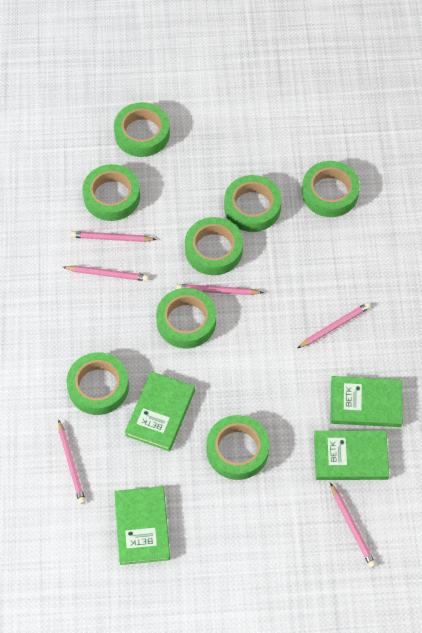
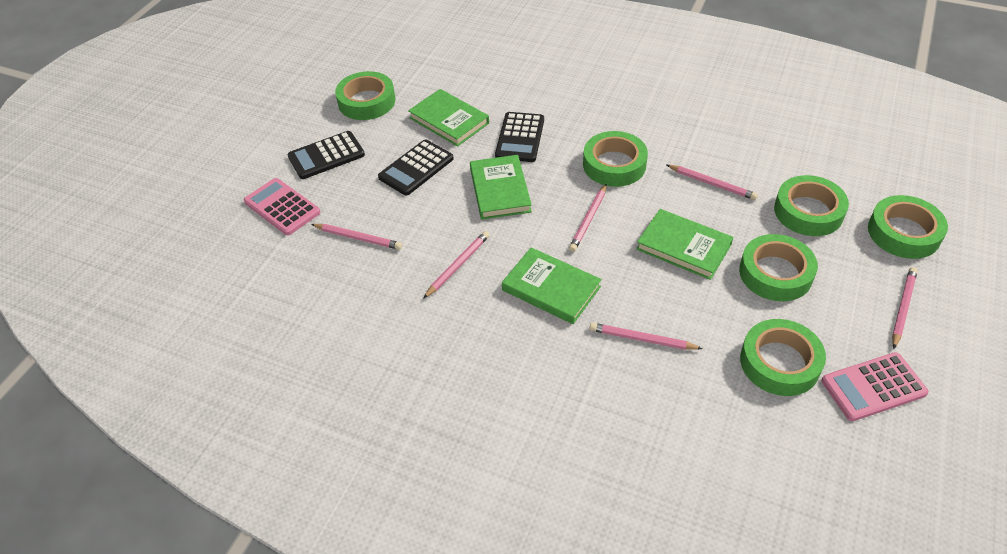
black calculator: 0 -> 3
green tape: 8 -> 6
pink calculator: 0 -> 2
──────────
* WORK TO COMPLETE
Your answer must be an exact copy of the listing, with every picture omitted.

* PROBLEM SOLUTION
black calculator: 0 -> 3
green tape: 8 -> 6
pink calculator: 0 -> 2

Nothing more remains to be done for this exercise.